--- Prompt ---
Report every line from the following entries that contains the string "camera".

*** Opening of Entries provided ***

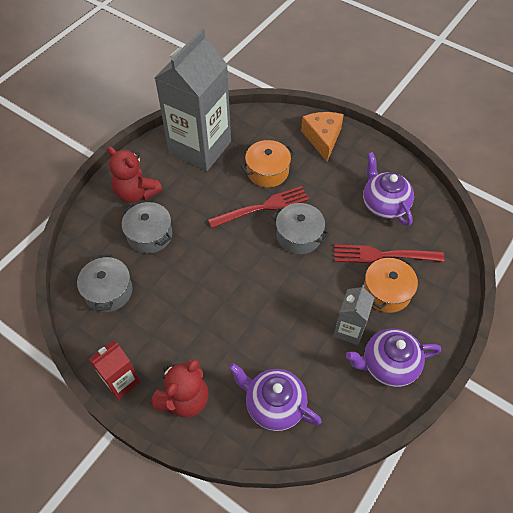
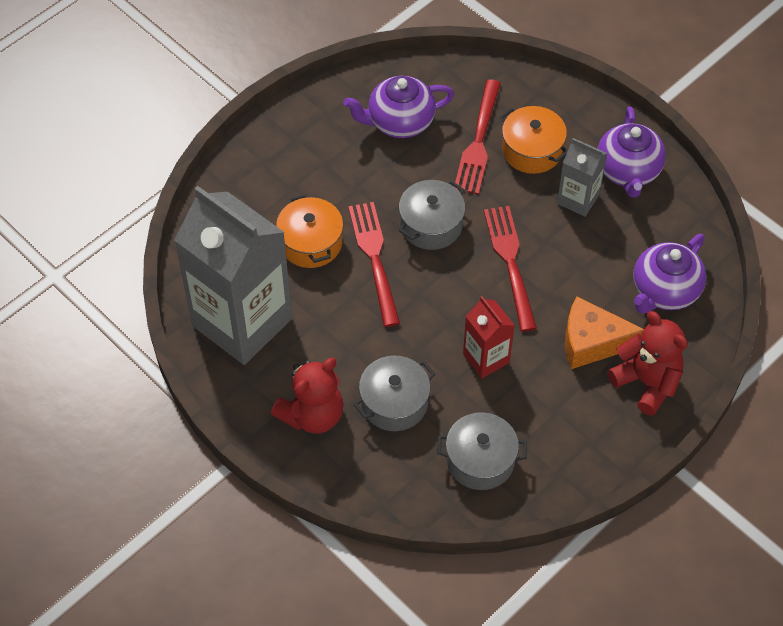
camera: 80 degrees left, 0 degrees up
red carton [89,341,140,400] -> red carton moved to [463,296,515,378]
orange cheese [301,112,344,162] -> orange cheese moved to [565,296,644,369]
none -> red fork [484,206,537,332]

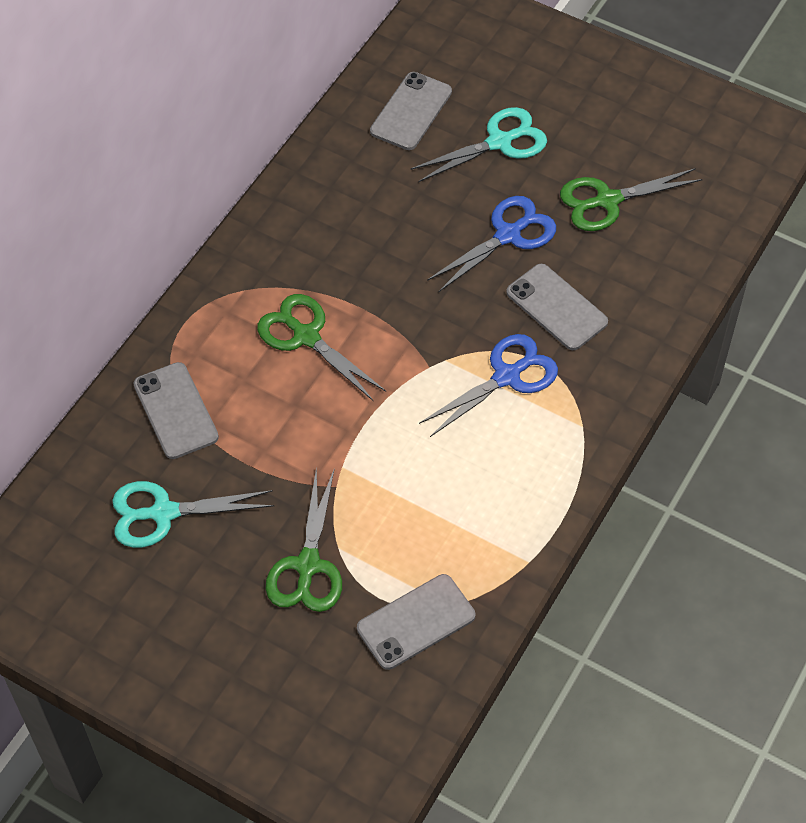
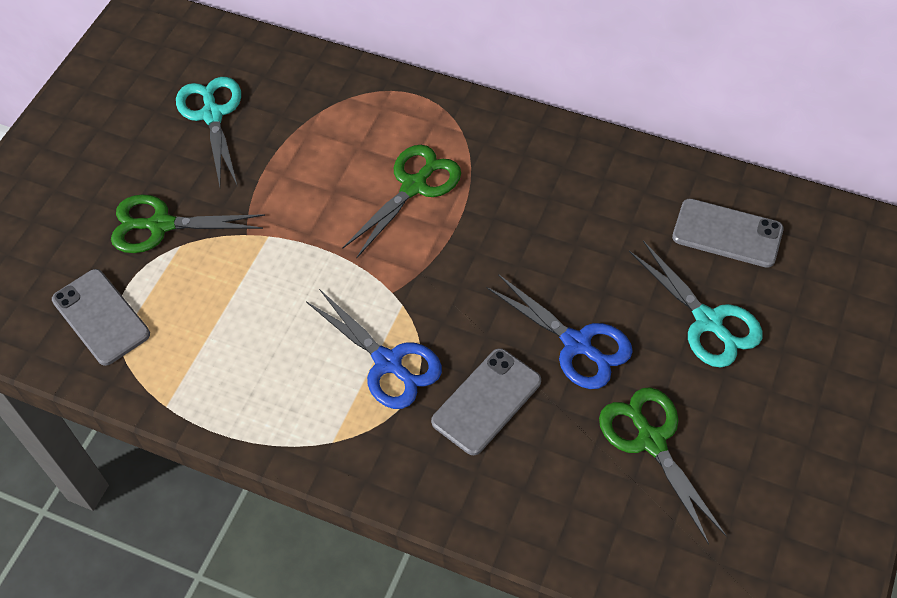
camera: 85 degrees right, 0 degrees up
grey phone [133,362,219,459] -> none

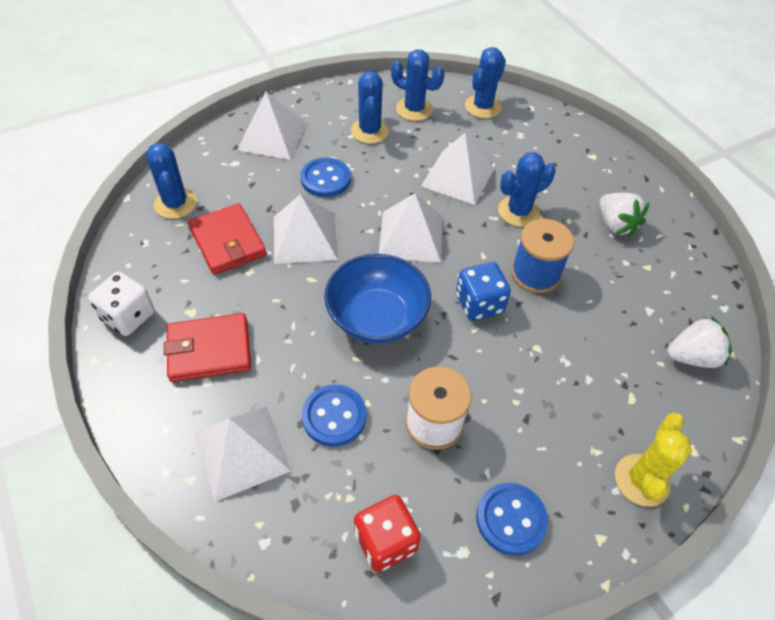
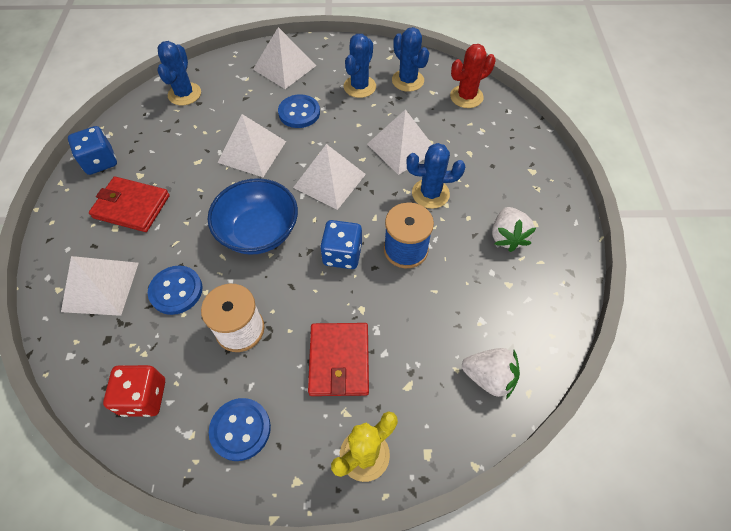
camera: 30 degrees right, 5 degrees up
white dice [88,272,155,336] -> blue dice [68,126,117,175]
red wallet [188,203,266,275] -> red wallet moved to [308,323,369,396]
blue cactus [465,47,506,118] -> red cactus [450,44,496,108]

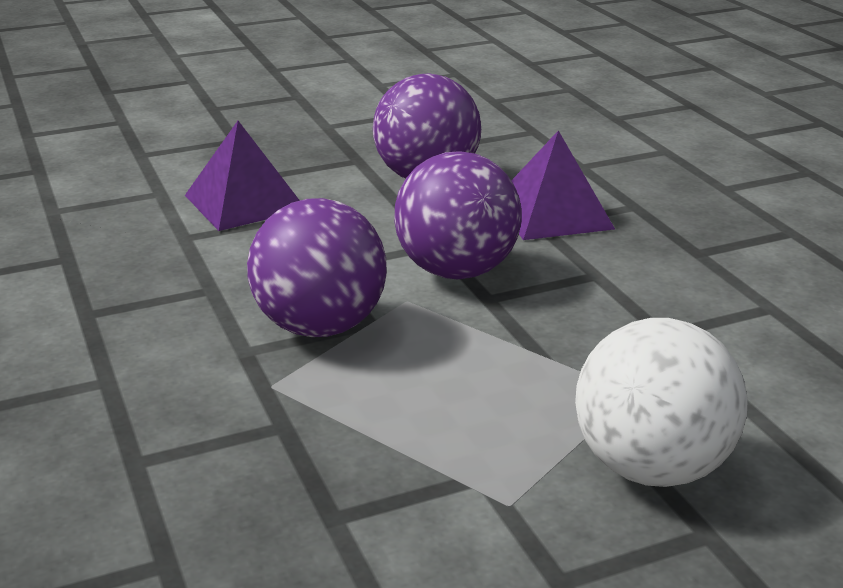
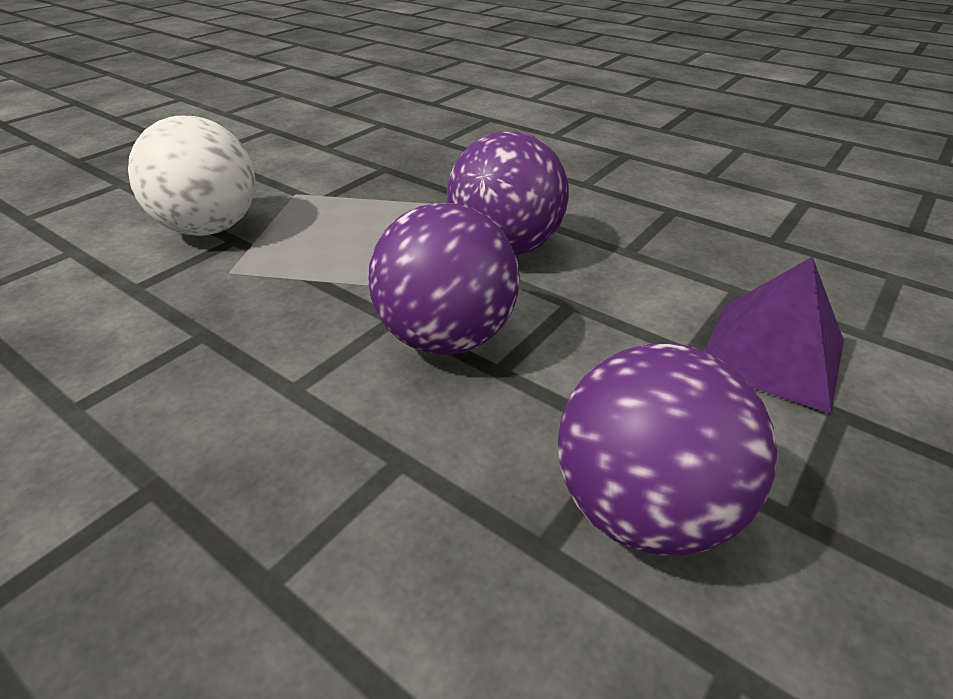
camera: 150 degrees right, 10 degrees up
purple pyramid [511,130,615,240] -> none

*** Close of Entries provided ***

--- Exercise solution ---
camera: 80 degrees left, 0 degrees up
camera: 85 degrees right, 0 degrees up
camera: 30 degrees right, 5 degrees up
camera: 150 degrees right, 10 degrees up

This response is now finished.